» **Instructions to follow**
From the line that contains "(658, 372) = (694, 382): none" to the end of the entries, write out every line exactly, including both ends, and nothing more.

» **Source records**

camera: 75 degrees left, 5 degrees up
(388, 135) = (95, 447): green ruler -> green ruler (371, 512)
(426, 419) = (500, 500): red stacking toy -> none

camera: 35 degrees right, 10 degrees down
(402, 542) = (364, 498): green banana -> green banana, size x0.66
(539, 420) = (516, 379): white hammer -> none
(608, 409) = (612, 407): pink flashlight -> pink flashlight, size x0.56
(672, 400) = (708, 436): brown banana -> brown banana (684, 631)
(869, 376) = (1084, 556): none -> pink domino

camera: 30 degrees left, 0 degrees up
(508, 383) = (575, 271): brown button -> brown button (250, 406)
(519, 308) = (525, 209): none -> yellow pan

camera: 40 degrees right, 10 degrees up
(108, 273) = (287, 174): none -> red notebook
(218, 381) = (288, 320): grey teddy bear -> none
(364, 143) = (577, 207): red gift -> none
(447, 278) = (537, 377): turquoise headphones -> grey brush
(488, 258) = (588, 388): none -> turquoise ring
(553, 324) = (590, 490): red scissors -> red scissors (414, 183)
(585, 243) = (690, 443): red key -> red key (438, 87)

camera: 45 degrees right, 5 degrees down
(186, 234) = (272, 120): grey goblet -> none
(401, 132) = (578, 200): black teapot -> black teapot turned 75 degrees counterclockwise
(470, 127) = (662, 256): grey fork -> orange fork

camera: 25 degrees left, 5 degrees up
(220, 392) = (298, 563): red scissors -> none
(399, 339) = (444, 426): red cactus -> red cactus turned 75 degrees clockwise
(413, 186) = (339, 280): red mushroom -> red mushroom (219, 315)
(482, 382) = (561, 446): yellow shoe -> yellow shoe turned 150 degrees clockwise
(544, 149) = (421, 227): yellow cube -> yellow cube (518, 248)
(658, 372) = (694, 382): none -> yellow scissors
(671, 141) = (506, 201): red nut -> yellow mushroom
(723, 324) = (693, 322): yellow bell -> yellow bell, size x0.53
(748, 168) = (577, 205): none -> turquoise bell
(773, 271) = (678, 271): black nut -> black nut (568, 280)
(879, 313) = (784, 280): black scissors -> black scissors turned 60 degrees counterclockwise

» **Solved problem**
(658, 372) = (694, 382): none -> yellow scissors
(671, 141) = (506, 201): red nut -> yellow mushroom
(723, 324) = (693, 322): yellow bell -> yellow bell, size x0.53
(748, 168) = (577, 205): none -> turquoise bell
(773, 271) = (678, 271): black nut -> black nut (568, 280)
(879, 313) = (784, 280): black scissors -> black scissors turned 60 degrees counterclockwise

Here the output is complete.